_Exercise aim_.
Report, as a single figure, how many lines in the records below include "degrees".

_Data for this exercise_.
━━━━━━━━━━

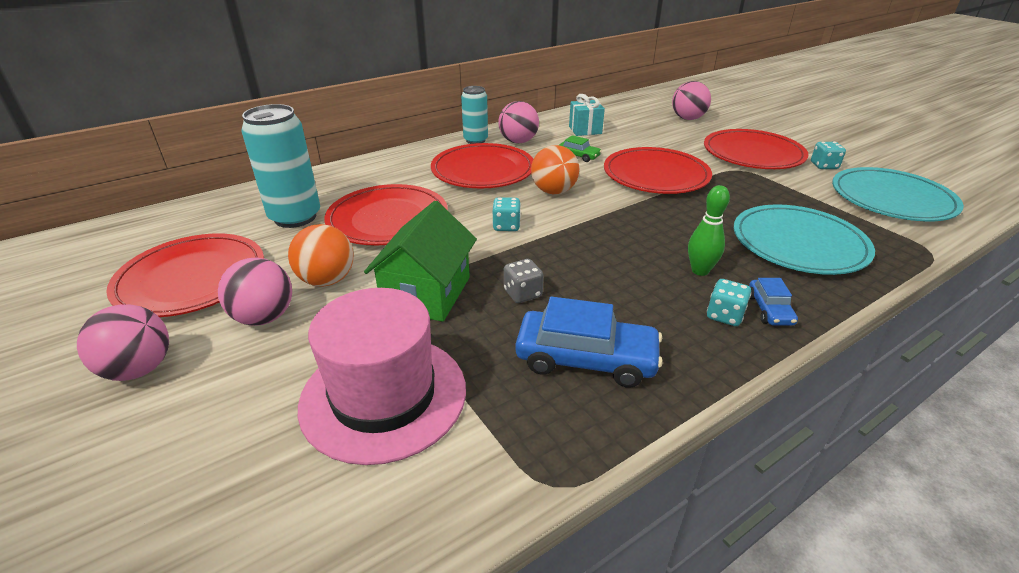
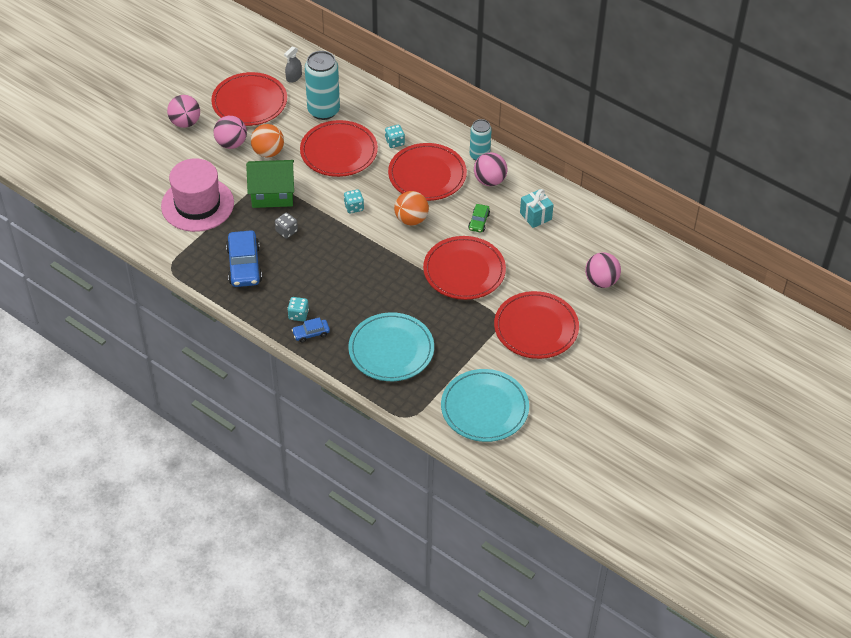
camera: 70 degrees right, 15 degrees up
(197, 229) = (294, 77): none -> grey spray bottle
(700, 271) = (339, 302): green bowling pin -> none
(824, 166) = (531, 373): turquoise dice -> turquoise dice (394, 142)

━━━━━━━━━━

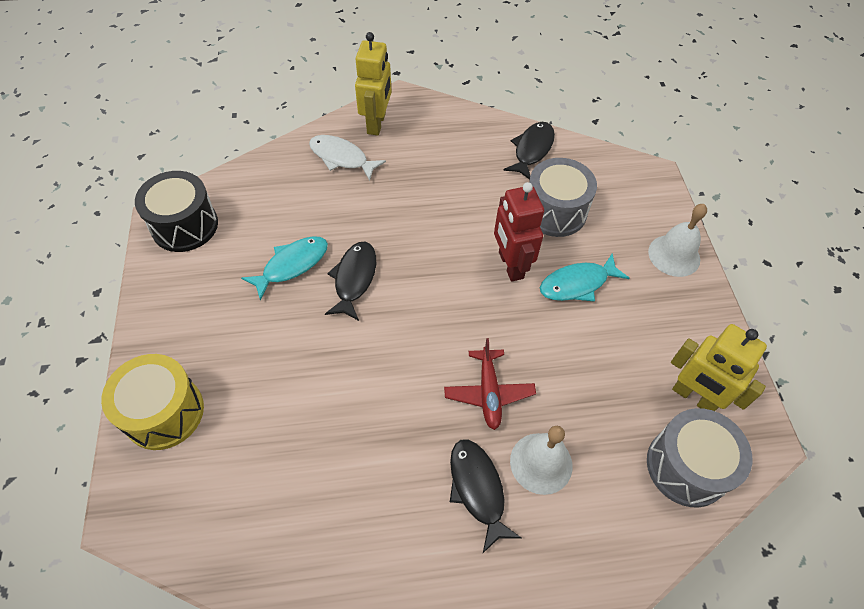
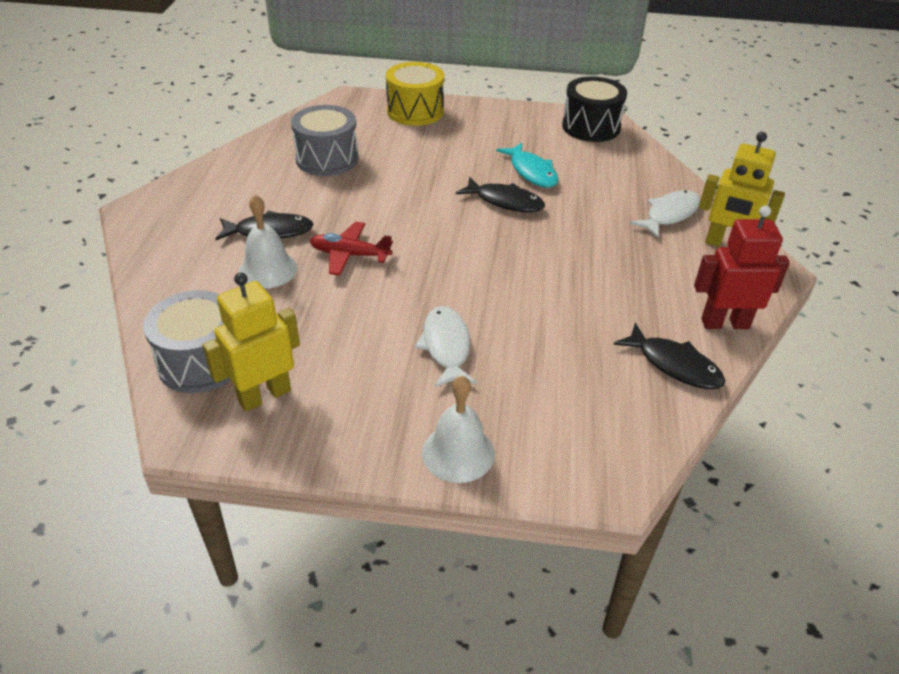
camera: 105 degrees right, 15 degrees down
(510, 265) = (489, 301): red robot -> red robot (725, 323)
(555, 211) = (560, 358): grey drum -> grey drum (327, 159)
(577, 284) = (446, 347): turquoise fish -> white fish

━━━━━━━━━━

_Solution for this task_.
2